Saved entries
* * * *
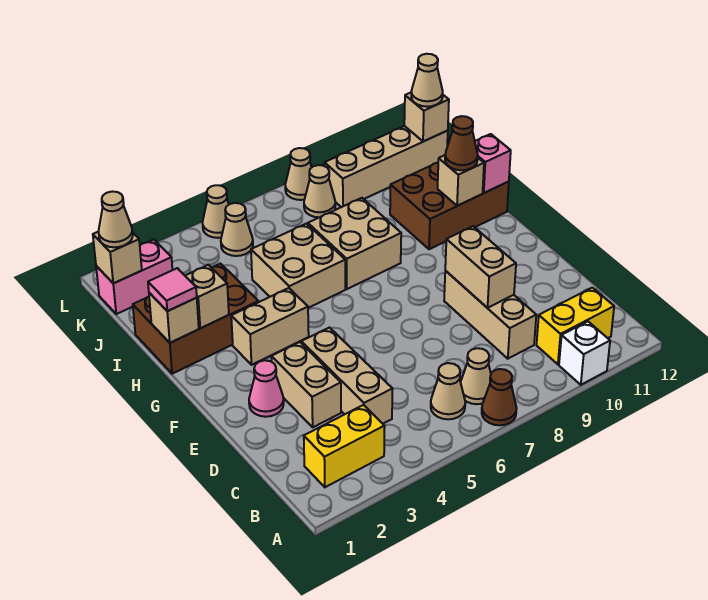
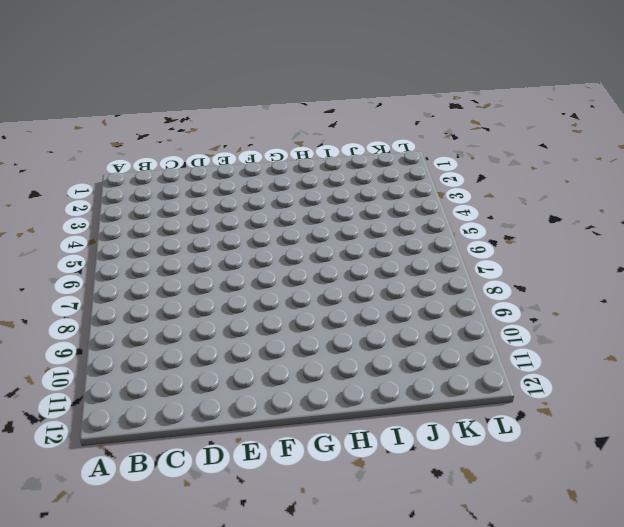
none -> brown cone A7 level 1
none -> white brick A10 level 1
none -> yellow brick B2:B3 level 1
none -> tan cone B6 level 1

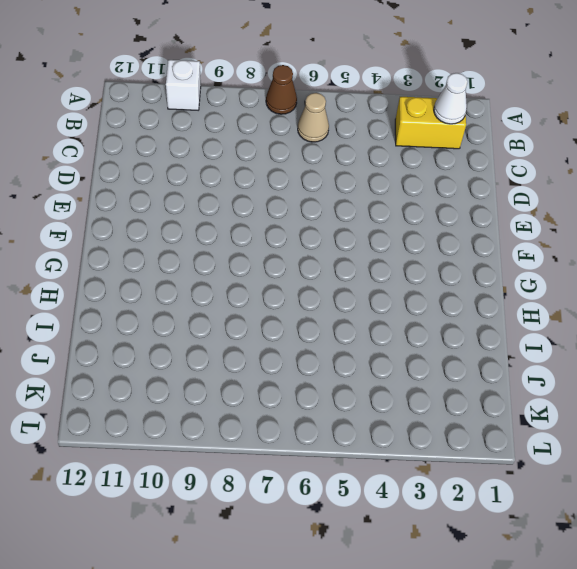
white cone B2 level 2 -> none
none -> tan cone B7 level 1
none -> yellow brick B10:B11 level 1
none -> tan brick C4:E4 level 1
none -> tan brick C9:E9 level 1

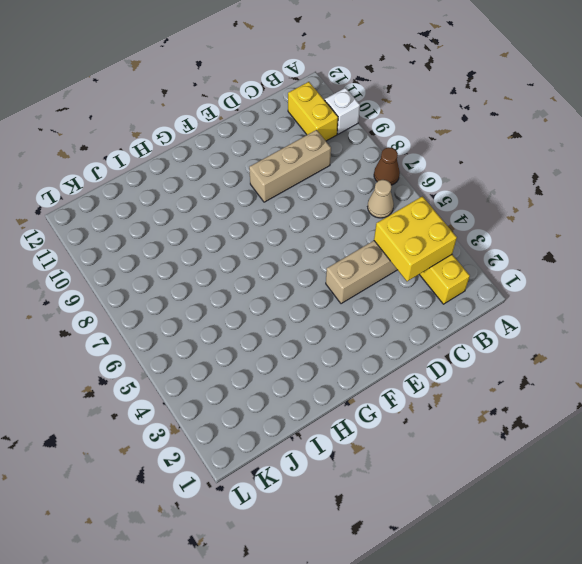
yellow brick B3:C4 level 2 -> none
none -> tan cone B7 level 1
none -> tan brick D3:E3 level 1
none -> pink cone E2 level 1
none -> tan brick G3:G4 level 1

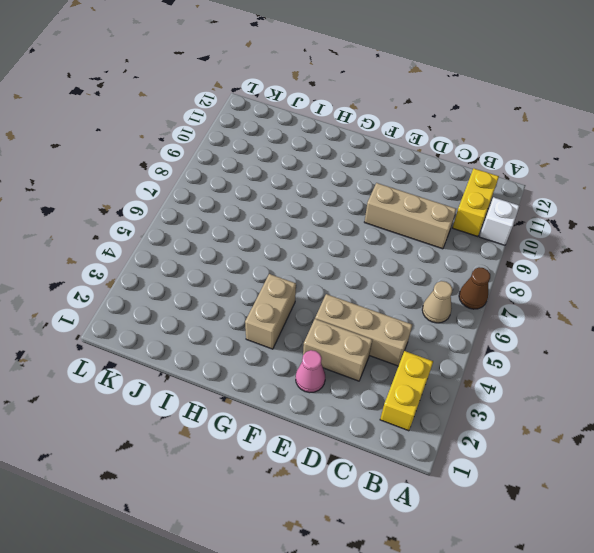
none -> tan cone B7 level 1
none -> brown brick H1:I3 level 1
none -> tan brick H5:I6 level 1
none -> tan brick H7:I8 level 1

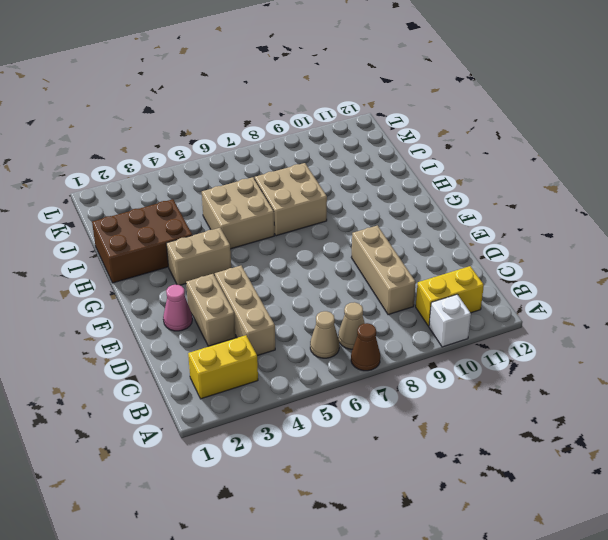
none -> brown brick H10:I12 level 1
none -> pink brick K1:K2 level 1
none -> tan cone K5 level 1
none -> tan cone K8 level 1

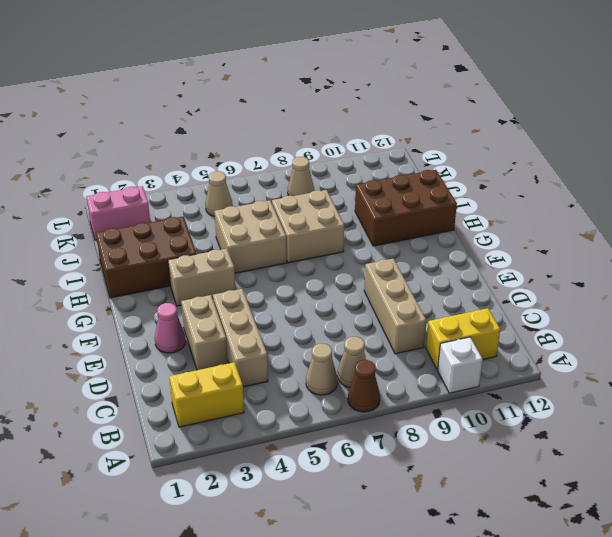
none -> tan brick K9:K12 level 1
none -> tan cone L5 level 1
none -> tan cone L8 level 1
none -> tan brick D9:E9 level 2

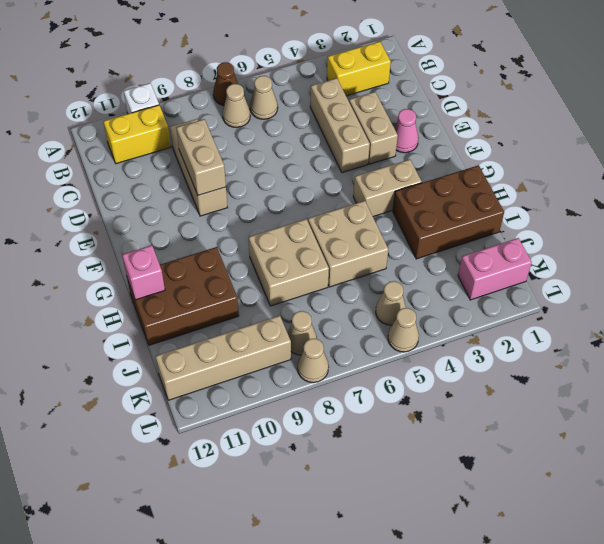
none -> tan brick H1 level 2
none -> tan brick H2 level 2
none -> tan brick H11 level 2
none -> tan brick K1 level 2

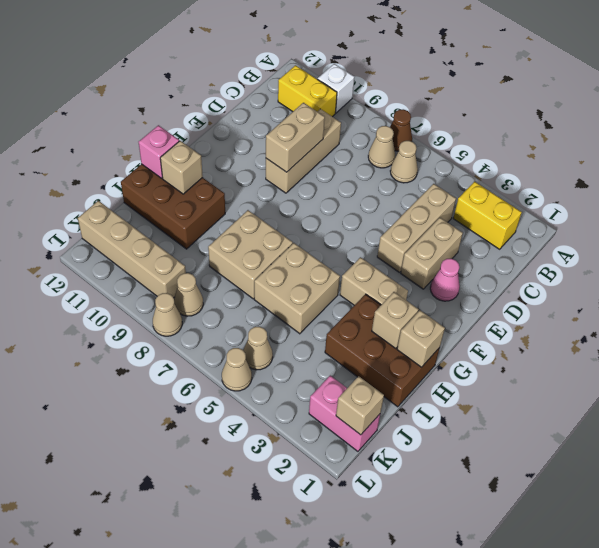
none -> tan brick K12 level 2
none -> pink tile H1 level 3
none -> brown cone H11 level 3
none -> tan cone K1 level 3

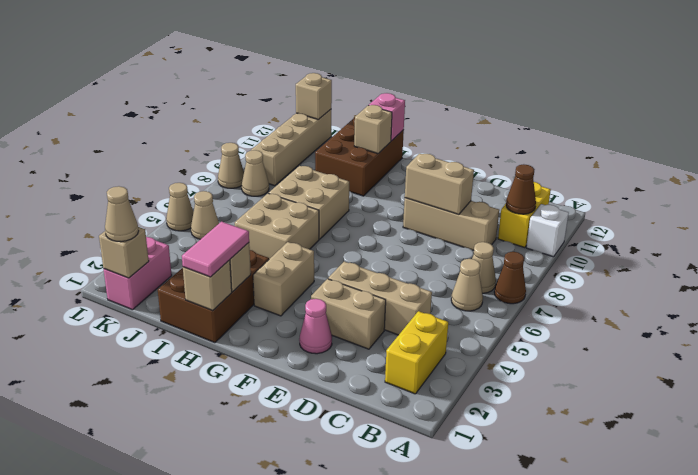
brown cone B10 level 2 -> brown cone H11 level 3
pink tile H1:H2 level 3 -> pink tile H1 level 3
none -> tan cone K12 level 3

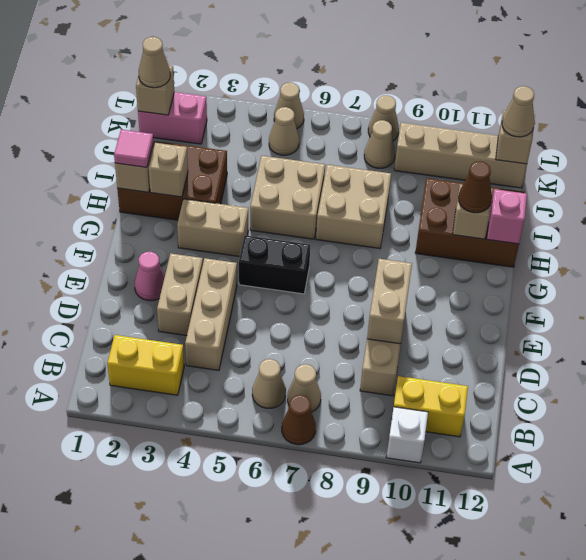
black brick F5:F6 level 1 -> none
* * * *
To do
Spot the lines above that mention "tile" and copy them.

Answer space
none -> pink tile H1 level 3
pink tile H1:H2 level 3 -> pink tile H1 level 3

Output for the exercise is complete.